## [Given data]

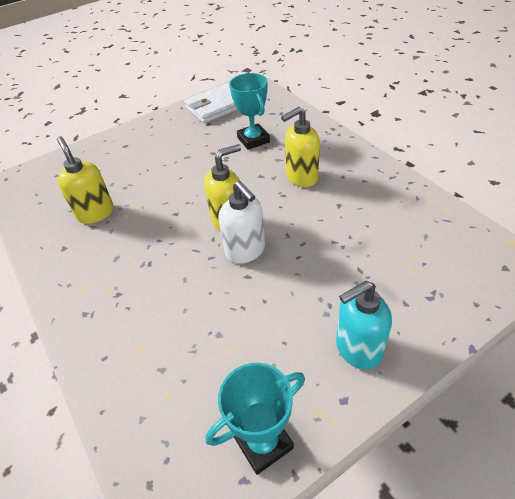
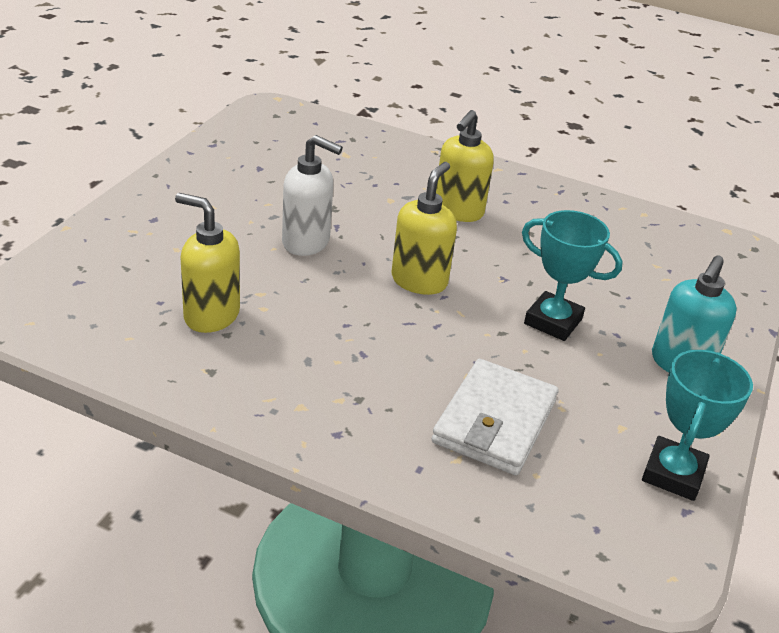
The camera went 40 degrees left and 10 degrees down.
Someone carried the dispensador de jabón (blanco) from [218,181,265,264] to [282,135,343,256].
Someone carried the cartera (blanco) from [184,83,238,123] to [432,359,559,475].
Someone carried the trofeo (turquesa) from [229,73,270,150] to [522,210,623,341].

## [Required work]
All lines from the listing above that include "Someone" should be shown.

## [Response to the exercise]
Someone carried the dispensador de jabón (blanco) from [218,181,265,264] to [282,135,343,256].
Someone carried the cartera (blanco) from [184,83,238,123] to [432,359,559,475].
Someone carried the trofeo (turquesa) from [229,73,270,150] to [522,210,623,341].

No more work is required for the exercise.